▶ **Instructions for the task**: Where the records below reach the line containing "none -> yellow brick F1 level 1", start transcribing, and end with the line containing "purple brick I2", exactly and with nothing else added.

▶ **Extracted data**:
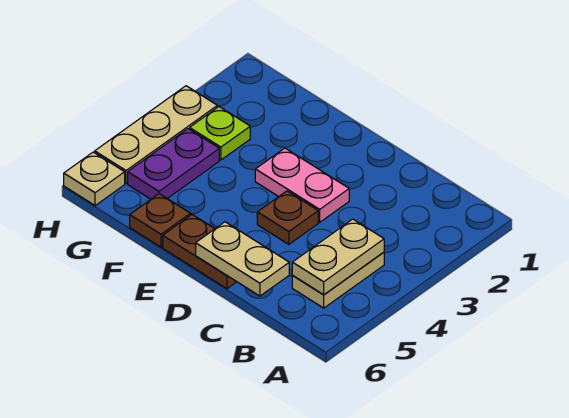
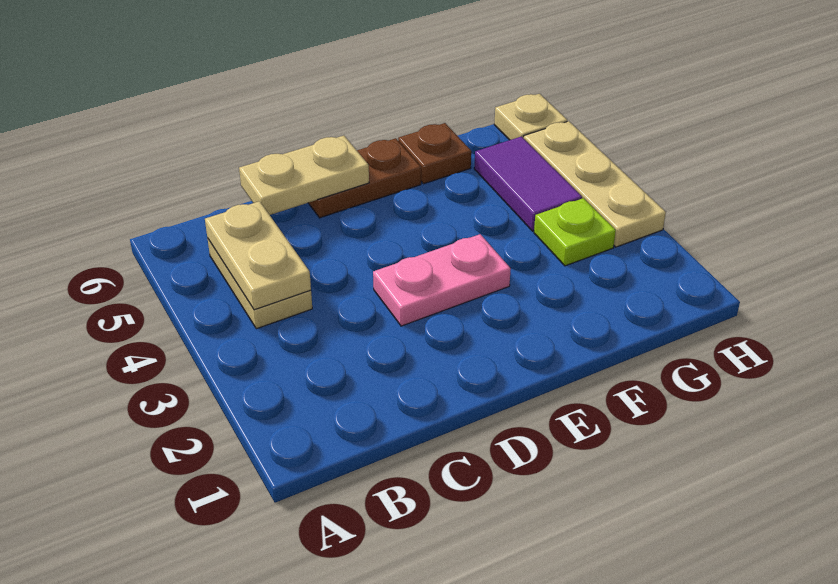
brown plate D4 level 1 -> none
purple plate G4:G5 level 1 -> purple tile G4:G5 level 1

* * *

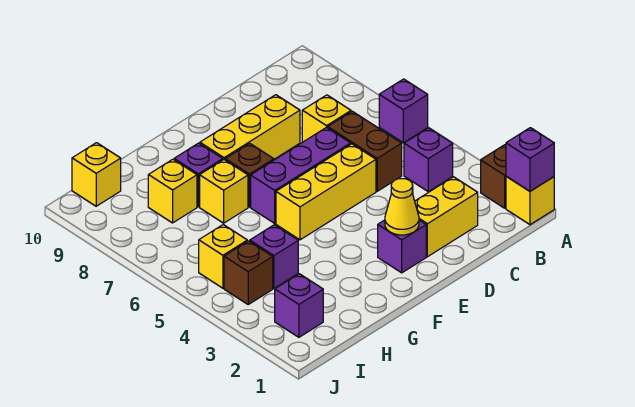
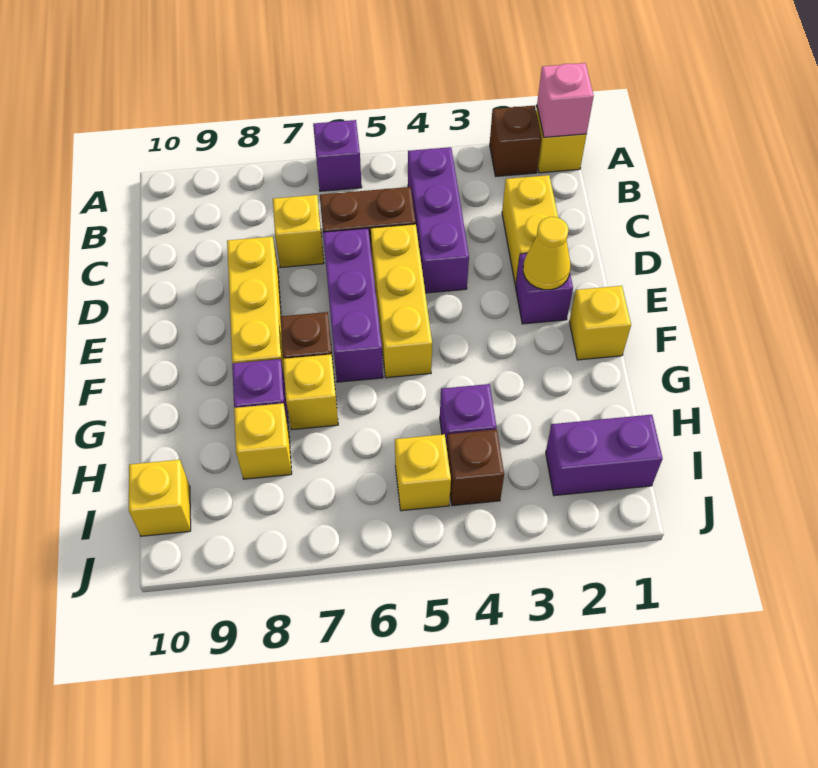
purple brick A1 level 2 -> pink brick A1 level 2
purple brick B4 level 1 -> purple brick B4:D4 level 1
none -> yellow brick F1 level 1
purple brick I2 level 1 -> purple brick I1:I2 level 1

▶ **Solved exercise**:
none -> yellow brick F1 level 1
purple brick I2 level 1 -> purple brick I1:I2 level 1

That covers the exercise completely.